Synthetic geometry scene data:
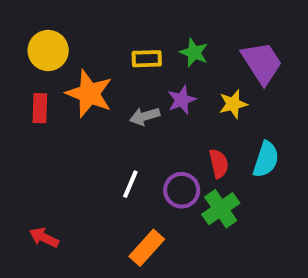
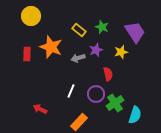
yellow circle: (48, 50) -> (31, 16), moved
yellow rectangle: (147, 59) -> (79, 30), turned 40
cyan semicircle: (266, 159) -> (135, 115), moved
red semicircle: (219, 164) -> (108, 74), moved
red arrow: (44, 237) -> (40, 109), moved

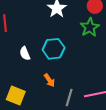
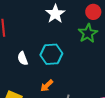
orange arrow: (49, 80) -> (47, 86), turned 80

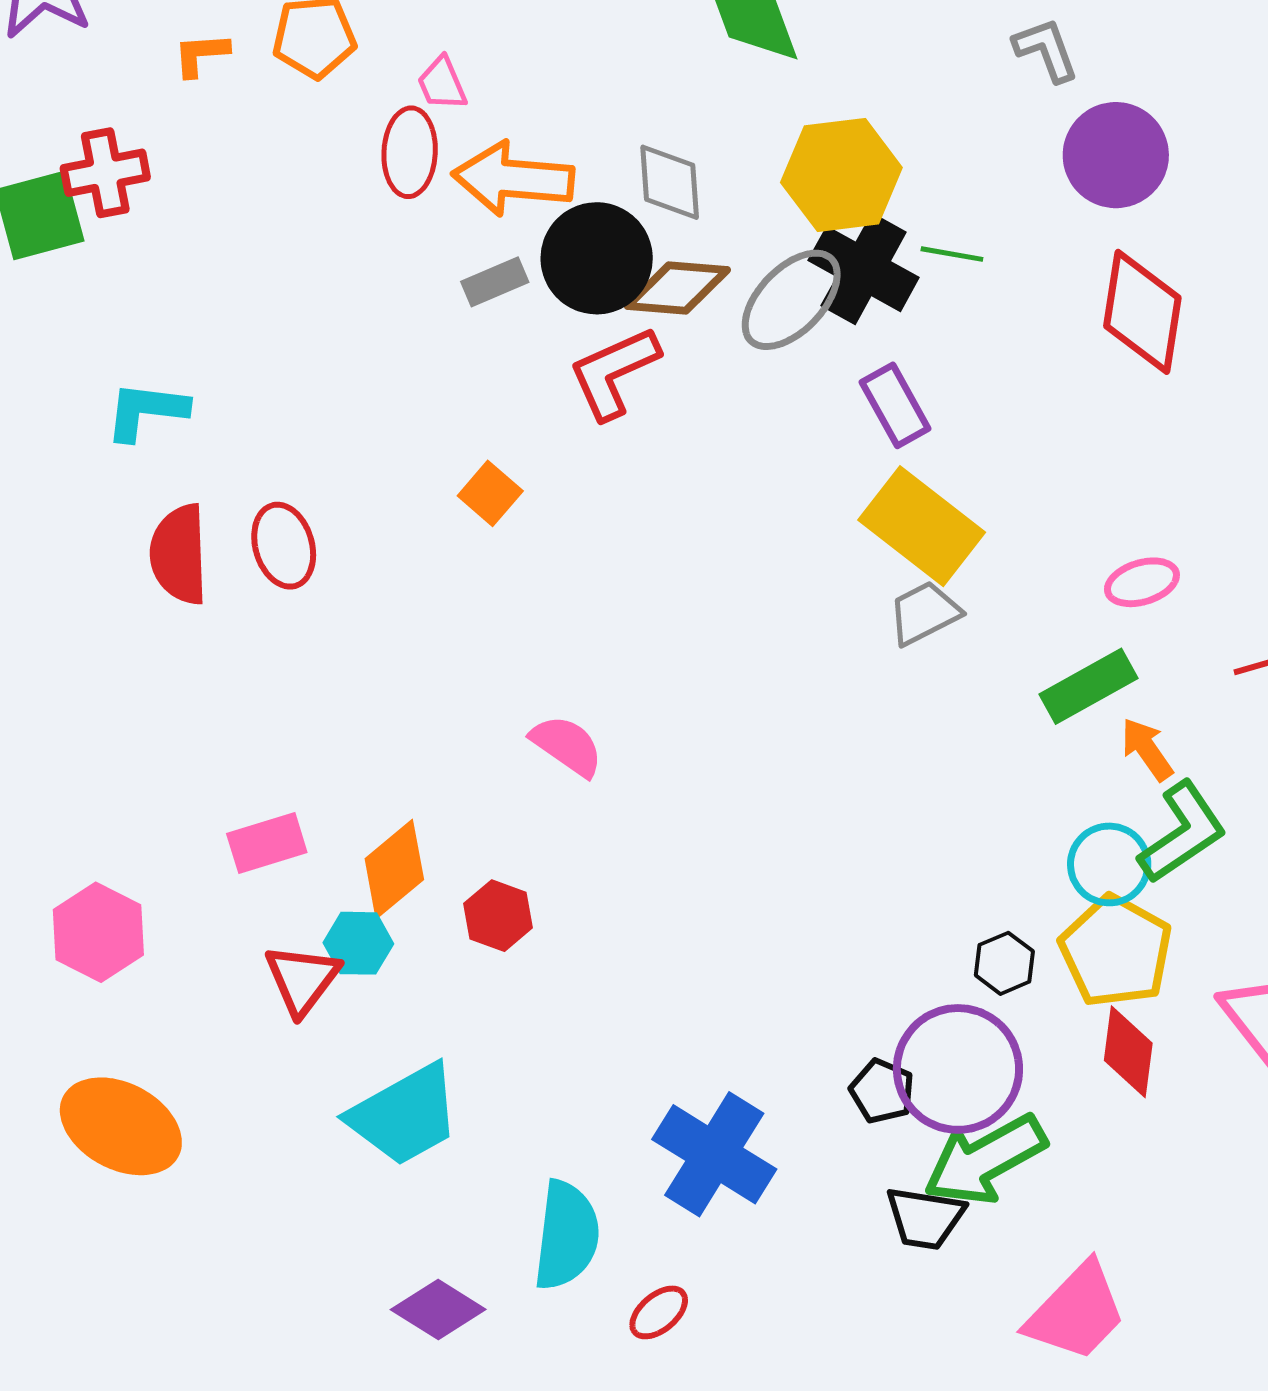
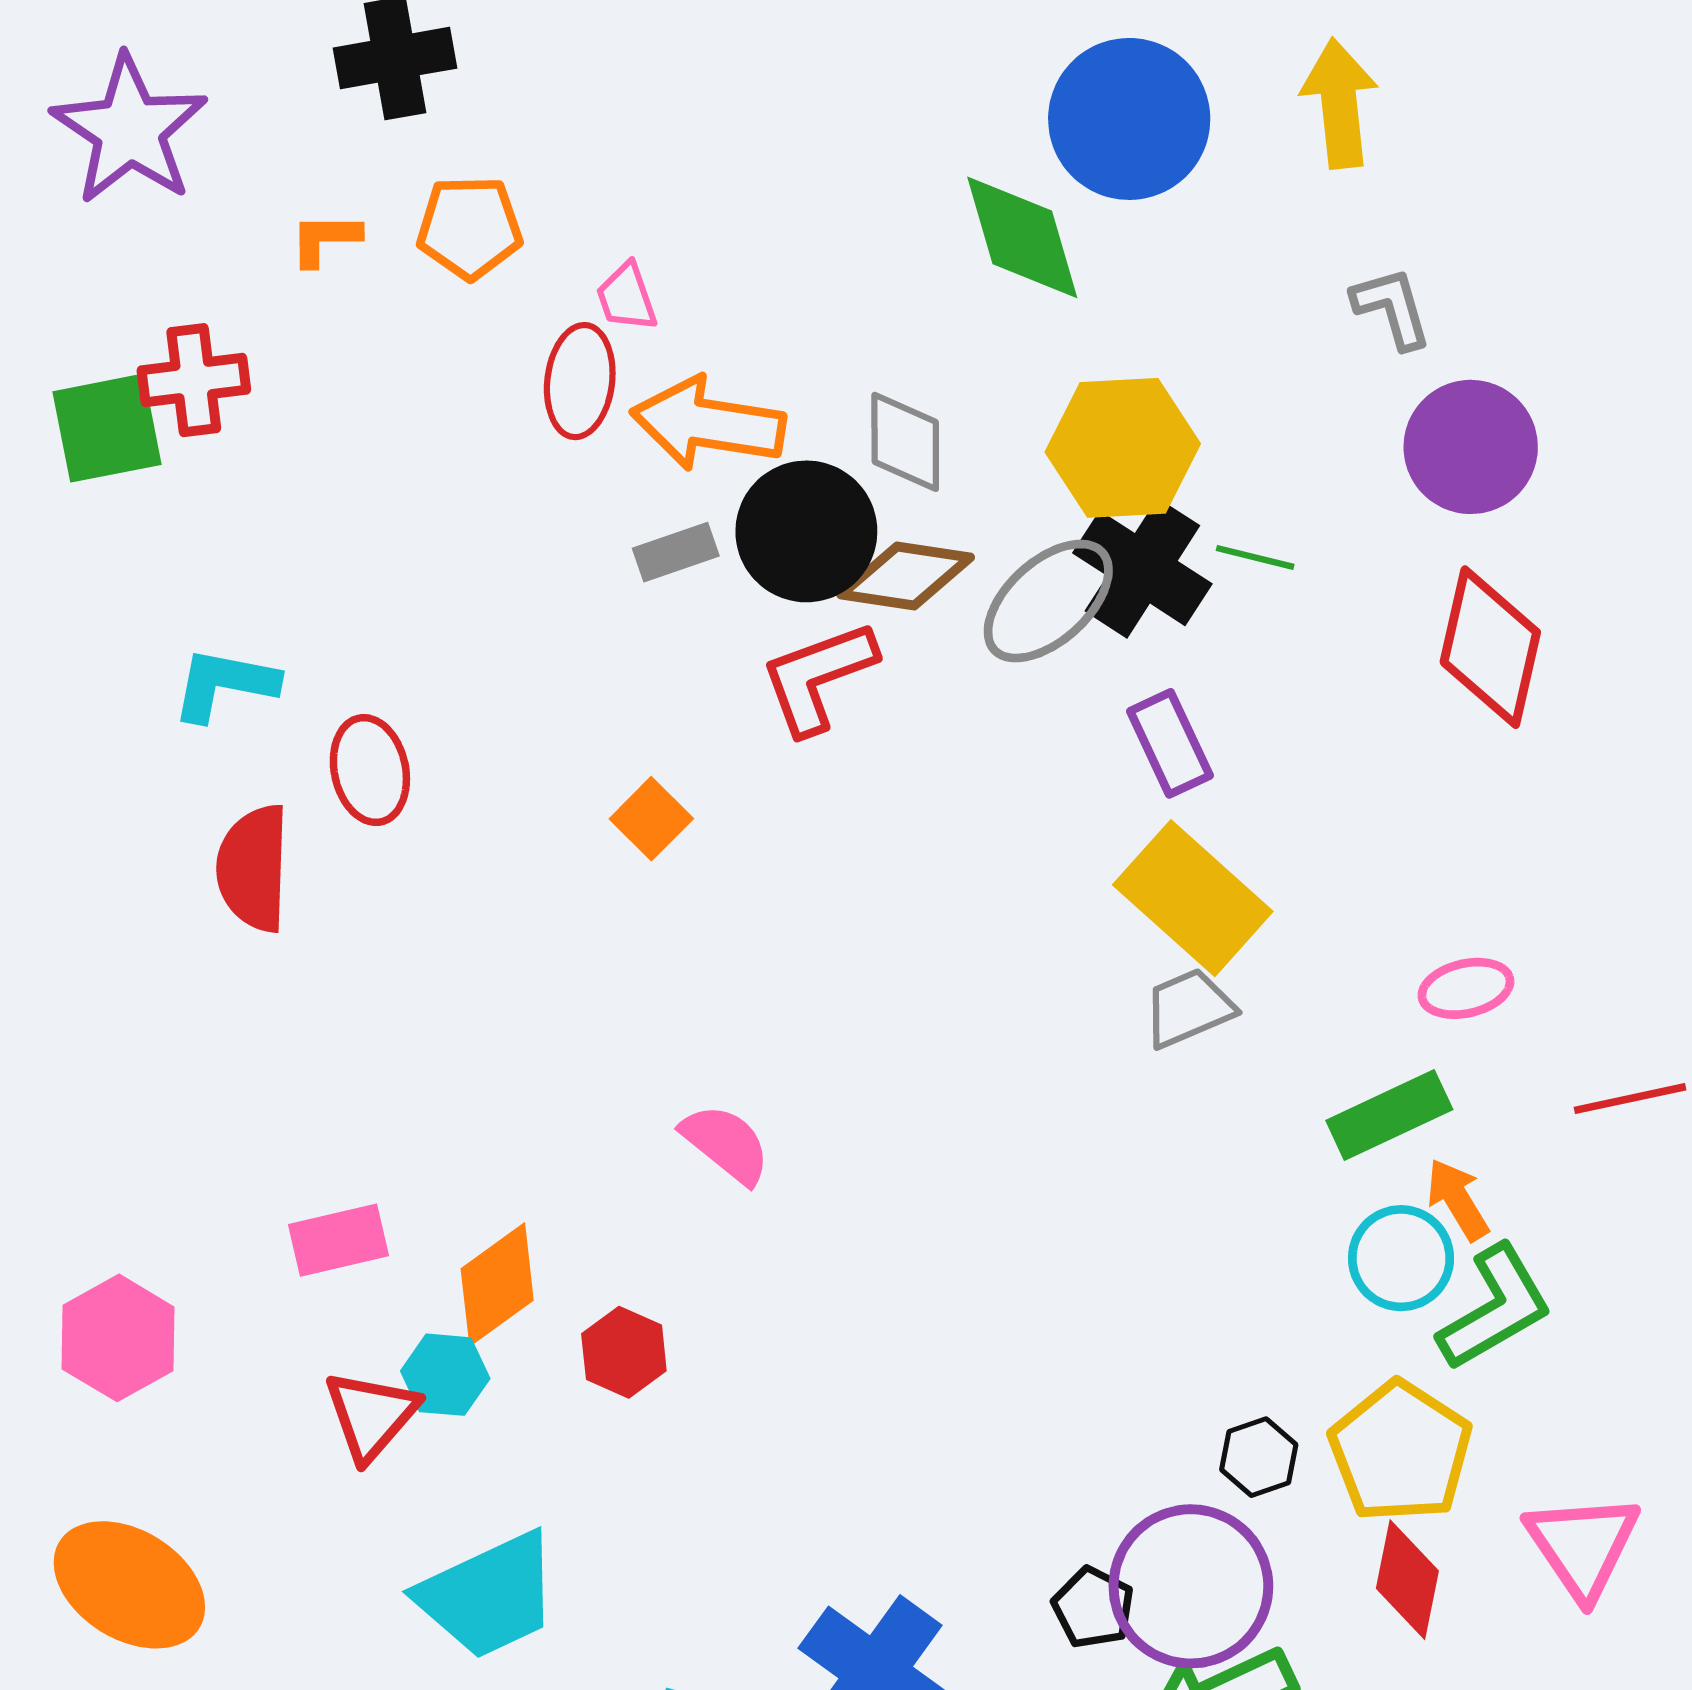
red ellipse: (284, 546) -> (370, 770), moved
cyan circle: (1109, 864) -> (1401, 1258), moved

What is expected:
Repeat the data word for word, excluding any image.

Result below:
yellow circle: (48, 50) -> (31, 16), moved
yellow rectangle: (147, 59) -> (79, 30), turned 40
cyan semicircle: (266, 159) -> (135, 115), moved
red semicircle: (219, 164) -> (108, 74), moved
red arrow: (44, 237) -> (40, 109), moved

orange arrow: (49, 80) -> (47, 86), turned 80

red ellipse: (284, 546) -> (370, 770), moved
cyan circle: (1109, 864) -> (1401, 1258), moved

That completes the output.